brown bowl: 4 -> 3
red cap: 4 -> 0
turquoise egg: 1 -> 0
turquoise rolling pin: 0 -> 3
+++++
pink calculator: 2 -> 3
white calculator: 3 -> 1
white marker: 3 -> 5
+++++
• _TASK GOAL_:
Look through the entries above and quote exactly the lines from the line with "brown bowl: 4 -> 3" to the line with "turquoise rolling pin: 0 -> 3", counting both of those lines.

• _PROBLEM SOLUTION_:
brown bowl: 4 -> 3
red cap: 4 -> 0
turquoise egg: 1 -> 0
turquoise rolling pin: 0 -> 3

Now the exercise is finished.